### Task brief
An unchanged copy of all the lines below is expected, and it should contain no pictures.

(Change detection data)
==================================================

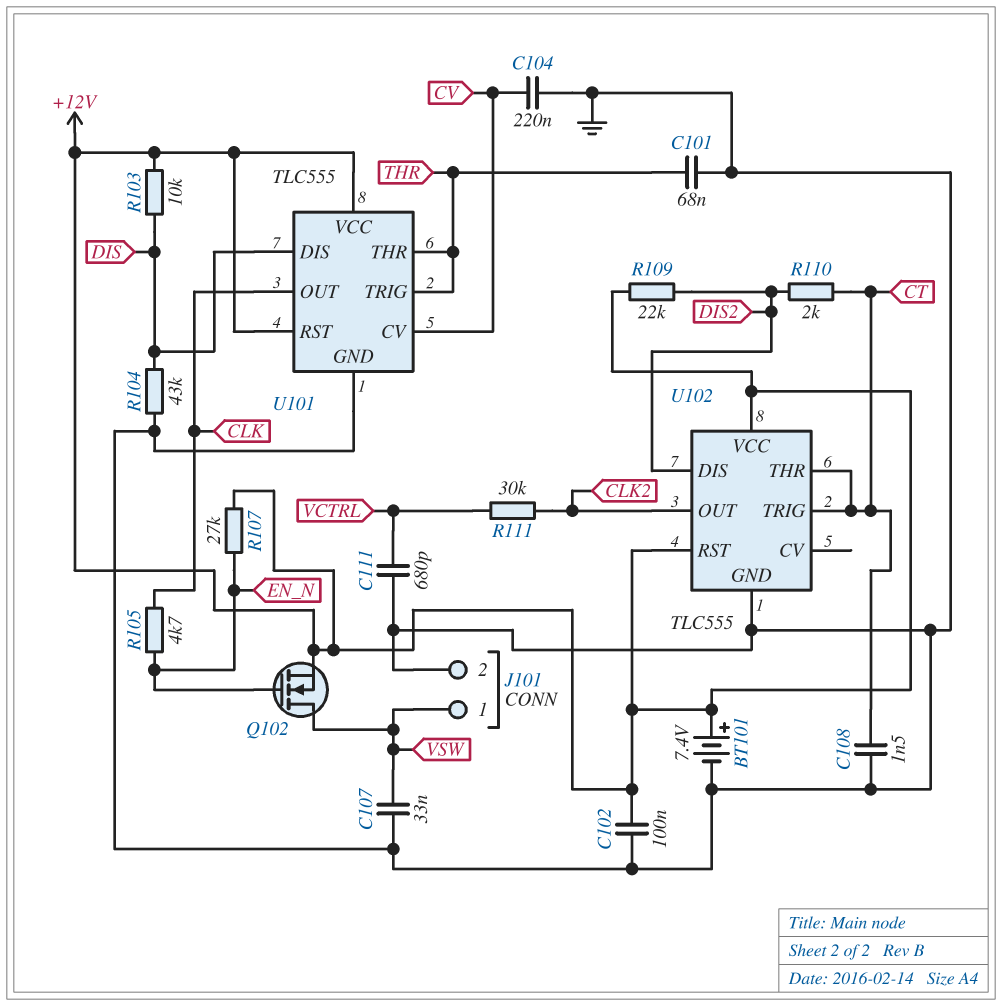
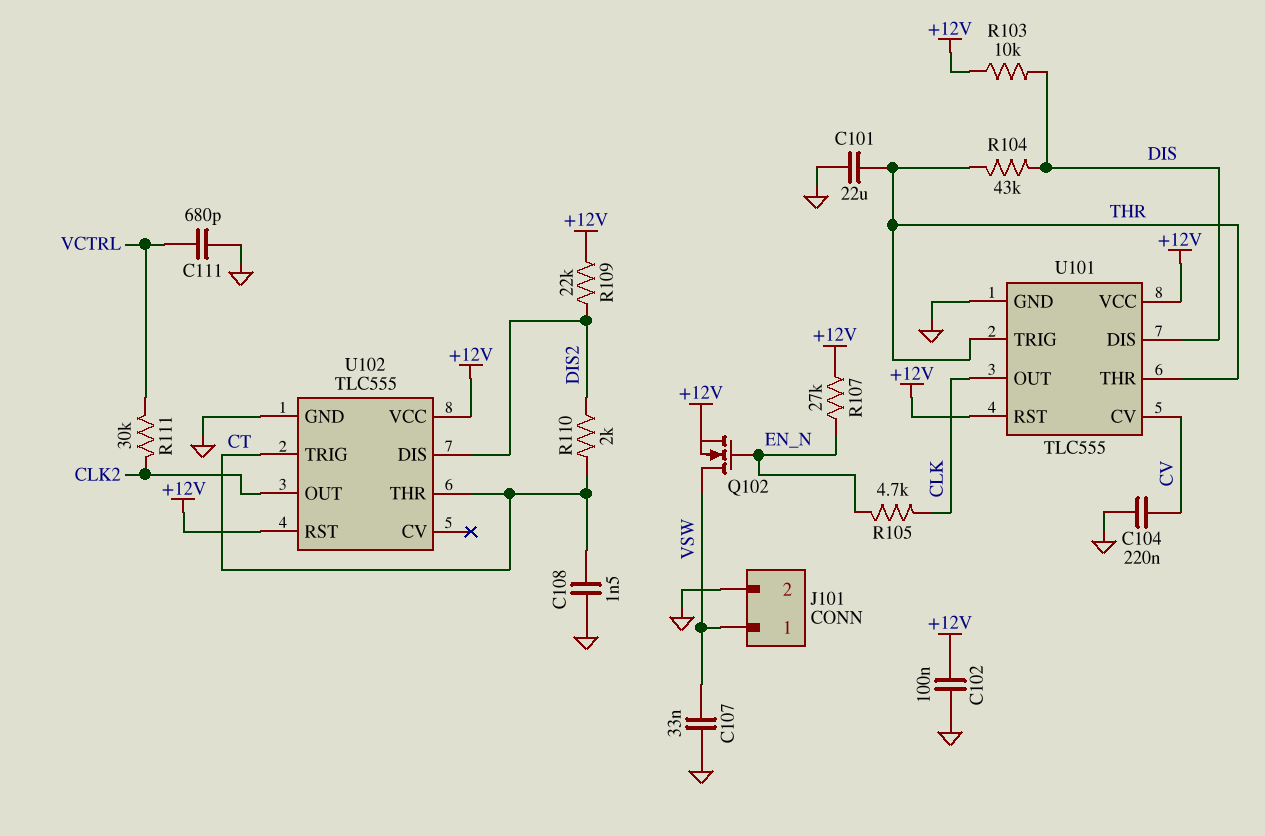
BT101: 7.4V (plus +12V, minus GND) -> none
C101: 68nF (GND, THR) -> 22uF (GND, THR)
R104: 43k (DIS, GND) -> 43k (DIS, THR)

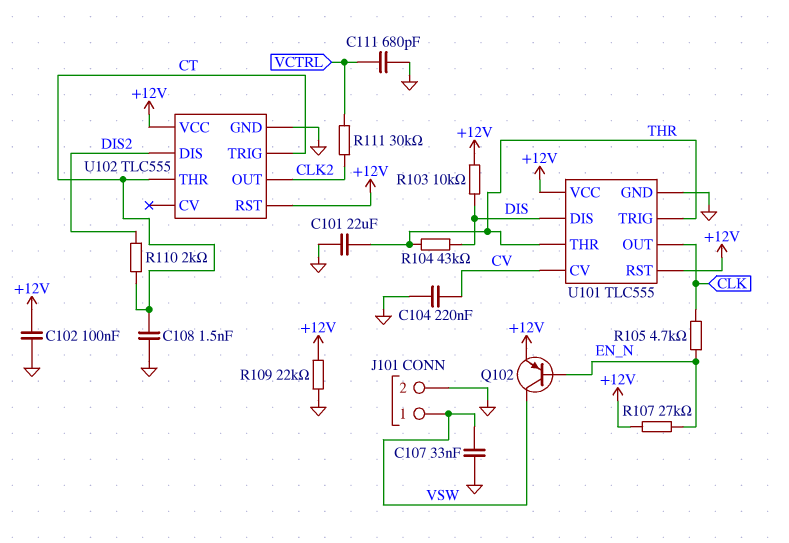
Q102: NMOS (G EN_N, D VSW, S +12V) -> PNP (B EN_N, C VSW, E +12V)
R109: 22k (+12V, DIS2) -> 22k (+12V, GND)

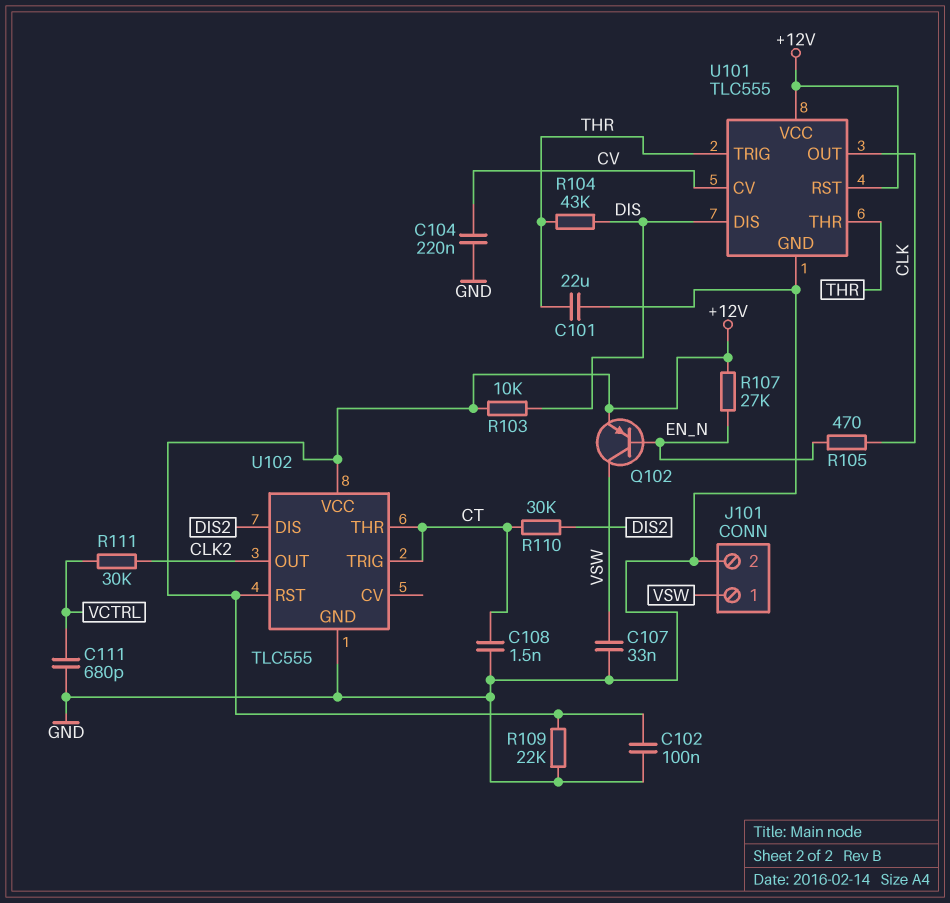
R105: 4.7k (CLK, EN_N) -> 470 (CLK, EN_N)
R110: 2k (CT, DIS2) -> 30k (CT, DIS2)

==================================================

### Reply
BT101: 7.4V (plus +12V, minus GND) -> none
C101: 68nF (GND, THR) -> 22uF (GND, THR)
R104: 43k (DIS, GND) -> 43k (DIS, THR)

Q102: NMOS (G EN_N, D VSW, S +12V) -> PNP (B EN_N, C VSW, E +12V)
R109: 22k (+12V, DIS2) -> 22k (+12V, GND)

R105: 4.7k (CLK, EN_N) -> 470 (CLK, EN_N)
R110: 2k (CT, DIS2) -> 30k (CT, DIS2)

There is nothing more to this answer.